TO DO:
Look for the line with "(622, 436) = (404, 158): turquoise" in the data below, then reproduce word for word that line and every line after it. Leave out all pictures and add nothing.

[Object correspondence data]
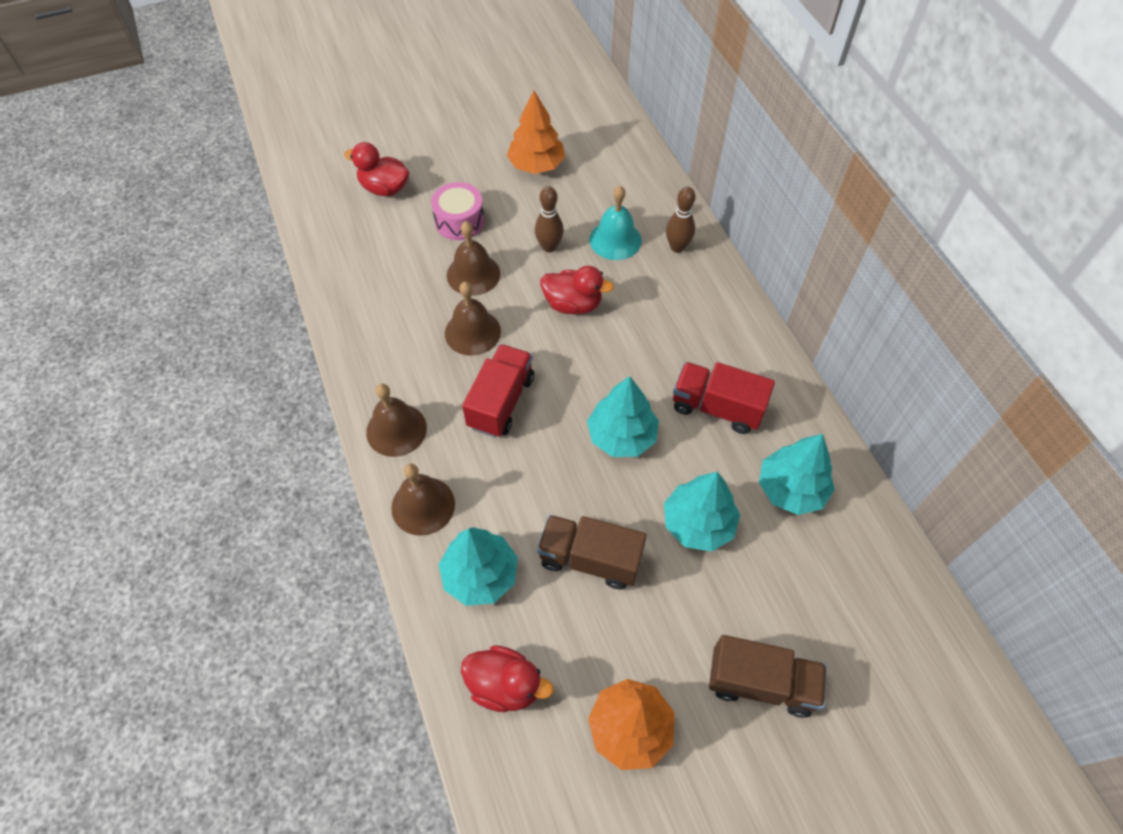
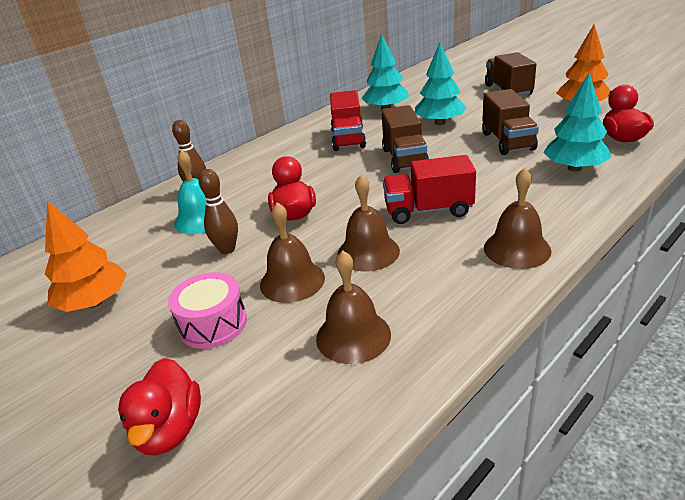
camera: 110 degrees left, 25 degrees down
(423, 505) = (562, 208): brown bell -> brown bell (353, 336)
(622, 436) = (404, 158): turquoise tree -> brown truck

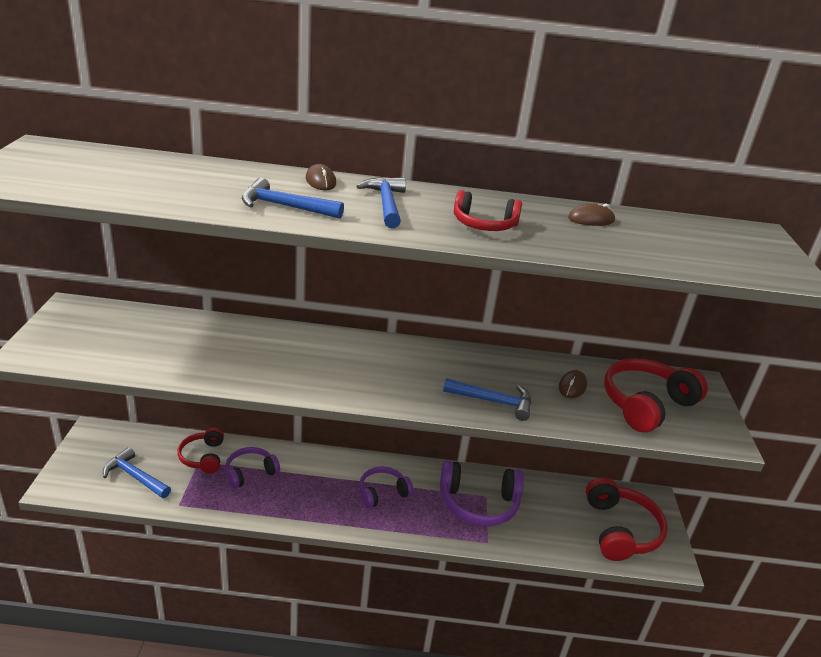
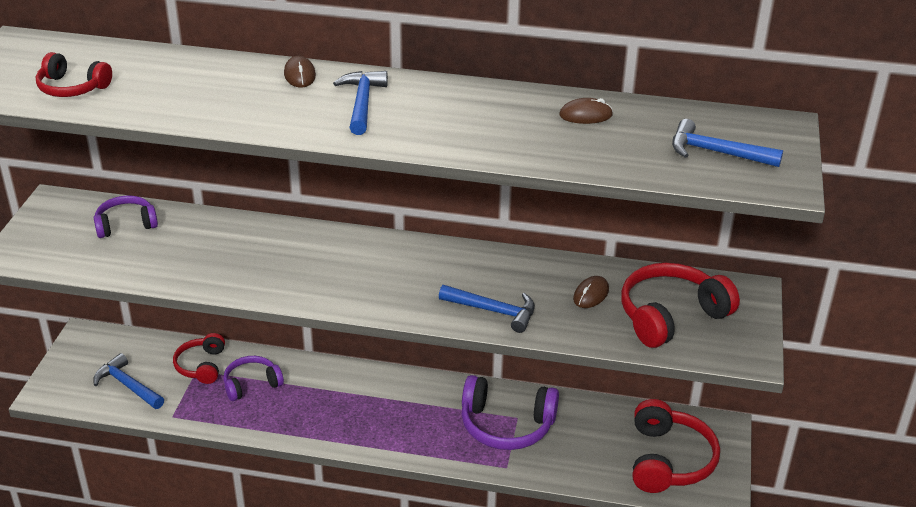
camera: 10 degrees right, 5 degrees up
(285, 207) = (255, 111): blue hammer -> blue hammer (716, 152)
(382, 493) = (397, 410): purple headphones -> purple headphones (126, 224)
(484, 224) = (460, 127): red headphones -> red headphones (72, 87)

SOLUTION FOR THIS EXERCISE:
(622, 436) = (404, 158): turquoise tree -> brown truck

camera: 10 degrees right, 5 degrees up
(285, 207) = (255, 111): blue hammer -> blue hammer (716, 152)
(382, 493) = (397, 410): purple headphones -> purple headphones (126, 224)
(484, 224) = (460, 127): red headphones -> red headphones (72, 87)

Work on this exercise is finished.